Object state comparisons

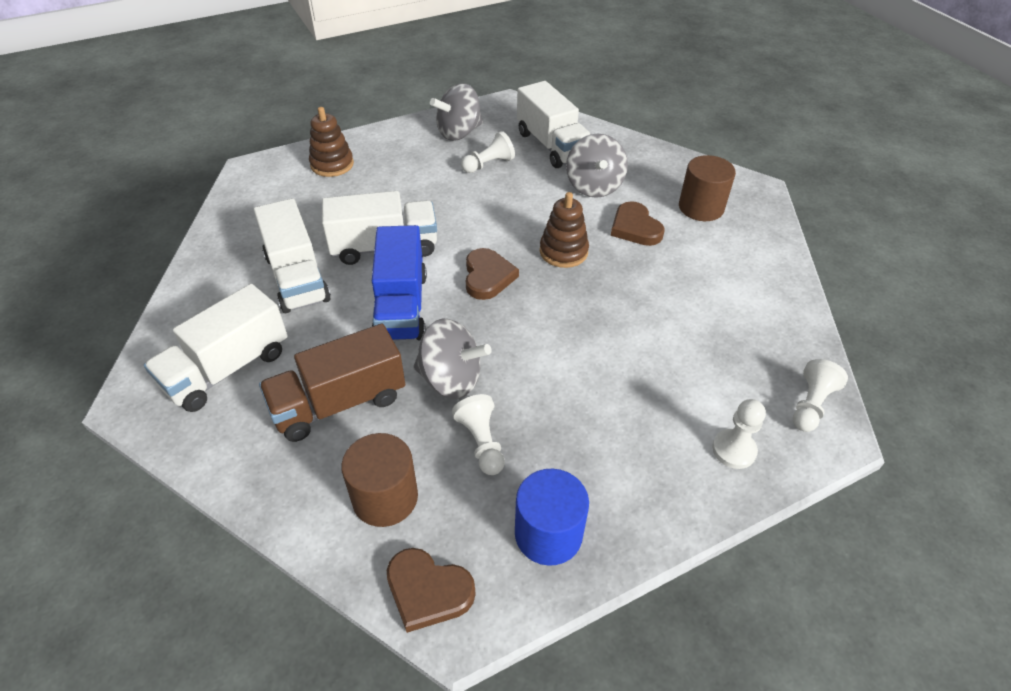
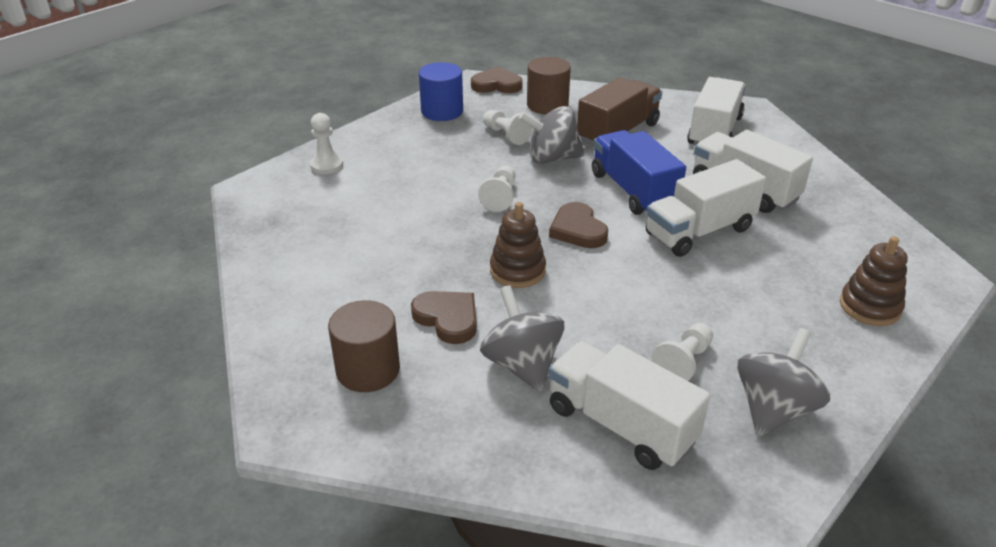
camera: 160 degrees right, 10 degrees down
white pawn [793,359,848,432] -> white pawn moved to [478,166,516,212]

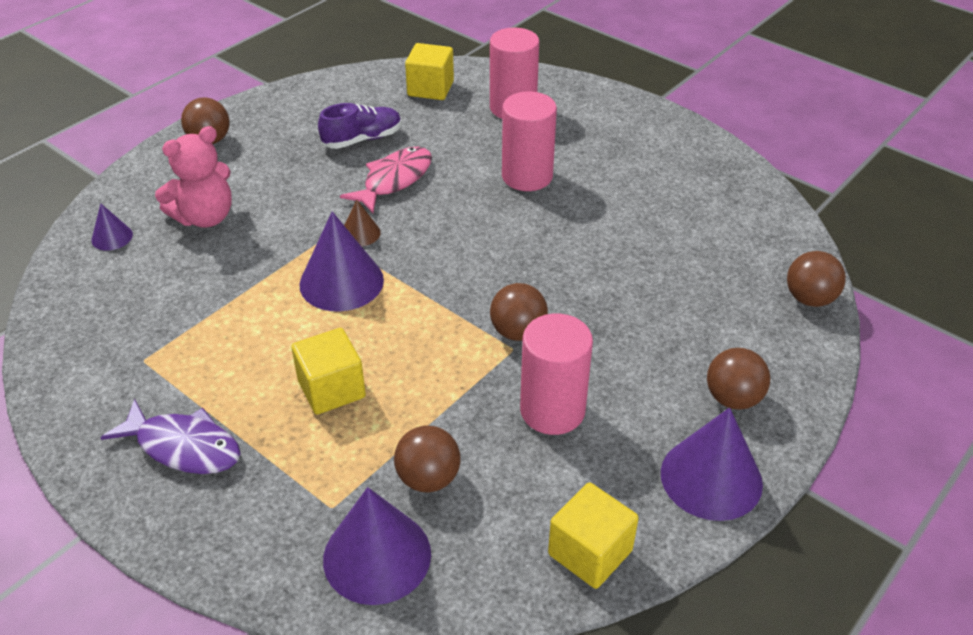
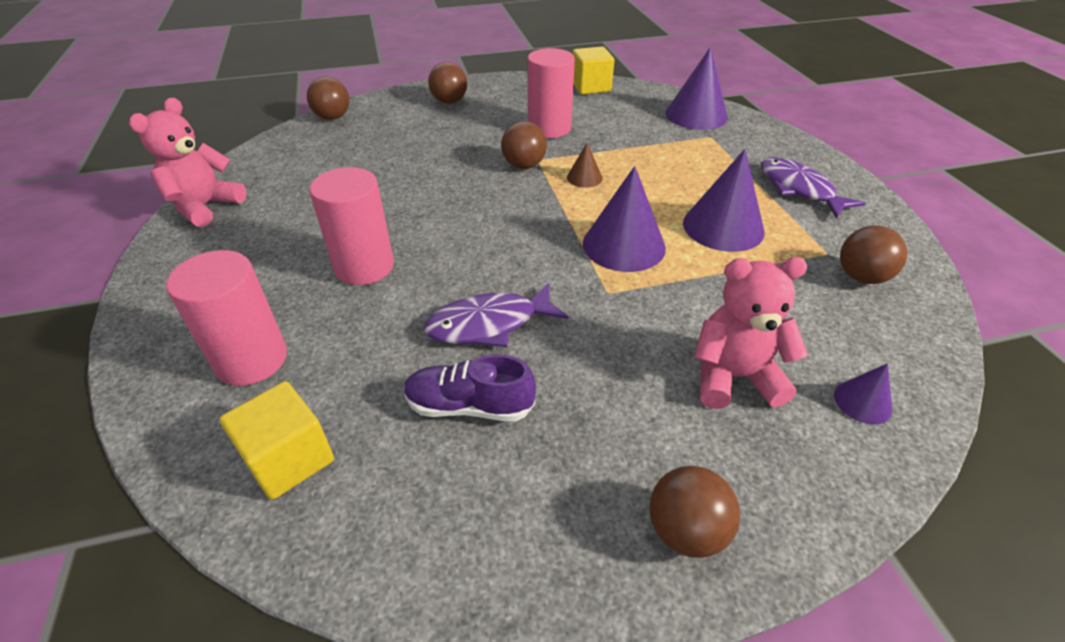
camera: 145 degrees left, 0 degrees up
yellow cube [291,328,366,415] -> none
pink fish [340,147,432,213] -> purple fish [424,283,568,347]
brown cone [344,200,381,246] -> brown cone moved to [567,143,603,188]
brown ball [394,425,461,492] -> brown ball moved to [840,226,908,284]
purple cone [661,407,763,521] -> purple cone moved to [683,149,765,252]
none -> pink teddy bear [129,98,247,227]

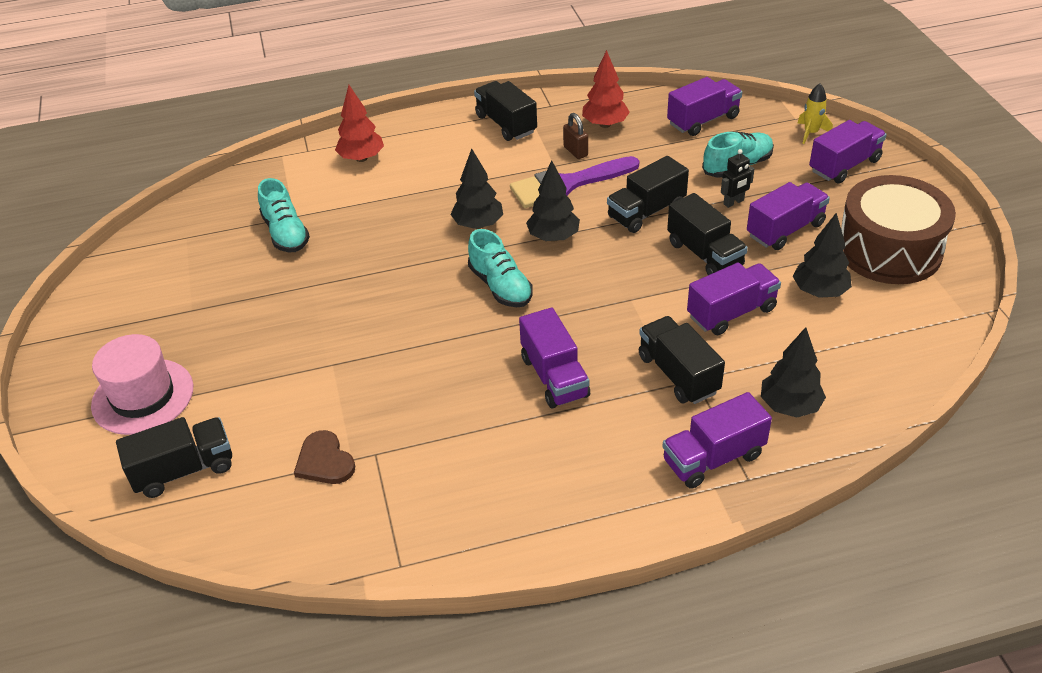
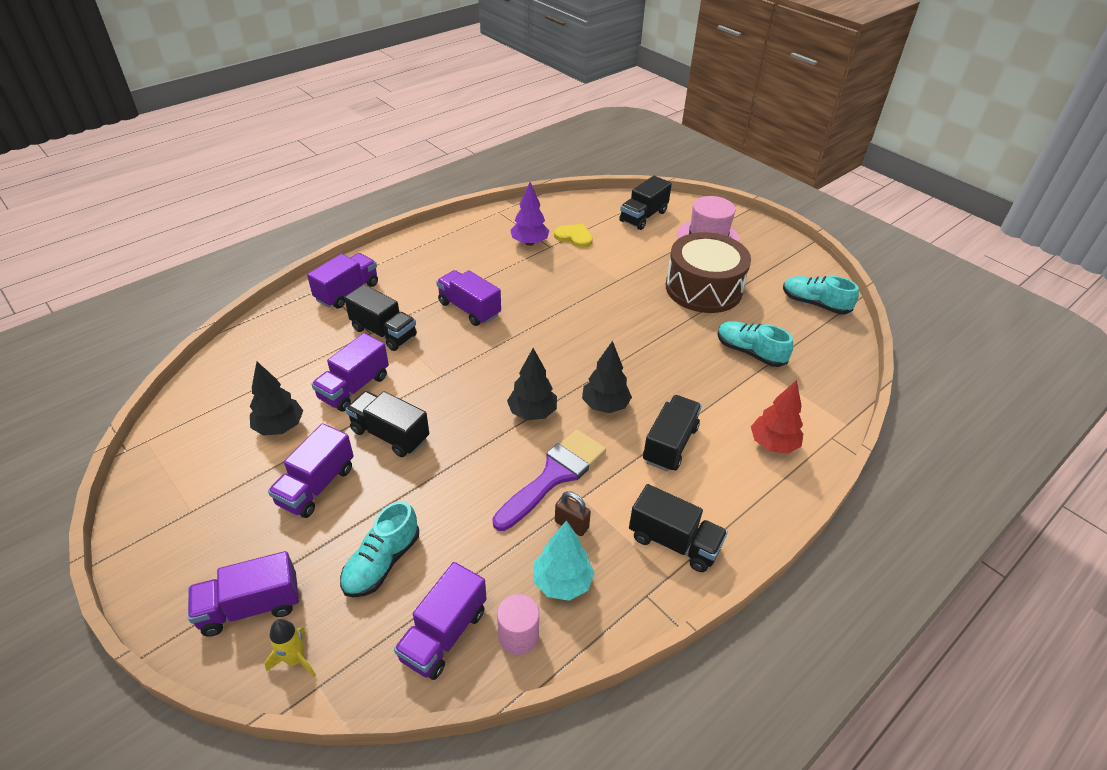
camera: 150 degrees right, 0 degrees up
brown heart [294,430,355,484] -> yellow heart [554,224,593,248]
turquoise shoe [468,229,533,307] -> turquoise shoe moved to [783,276,859,314]
red tree [582,50,630,128] -> turquoise tree [533,521,595,601]
black truck [607,156,689,233] -> black truck moved to [643,395,702,472]
black robot [721,149,754,208] -> none
black tree [761,327,826,418] -> none
purple truck [809,120,887,184] -> purple truck turned 45 degrees clockwise [188,551,299,636]
brown drum [841,175,956,284] -> brown drum moved to [666,232,751,313]
none -> pink cylinder [497,594,539,655]
none -> purple tree [510,182,549,246]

AIM OF THE TASK: A word-for-word restatement of all the lines above is needed, with the pictures omitted.

OUTPUT OF THE TASK:
camera: 160 degrees right, 10 degrees down
white pawn [793,359,848,432] -> white pawn moved to [478,166,516,212]

camera: 145 degrees left, 0 degrees up
yellow cube [291,328,366,415] -> none
pink fish [340,147,432,213] -> purple fish [424,283,568,347]
brown cone [344,200,381,246] -> brown cone moved to [567,143,603,188]
brown ball [394,425,461,492] -> brown ball moved to [840,226,908,284]
purple cone [661,407,763,521] -> purple cone moved to [683,149,765,252]
none -> pink teddy bear [129,98,247,227]

camera: 150 degrees right, 0 degrees up
brown heart [294,430,355,484] -> yellow heart [554,224,593,248]
turquoise shoe [468,229,533,307] -> turquoise shoe moved to [783,276,859,314]
red tree [582,50,630,128] -> turquoise tree [533,521,595,601]
black truck [607,156,689,233] -> black truck moved to [643,395,702,472]
black robot [721,149,754,208] -> none
black tree [761,327,826,418] -> none
purple truck [809,120,887,184] -> purple truck turned 45 degrees clockwise [188,551,299,636]
brown drum [841,175,956,284] -> brown drum moved to [666,232,751,313]
none -> pink cylinder [497,594,539,655]
none -> purple tree [510,182,549,246]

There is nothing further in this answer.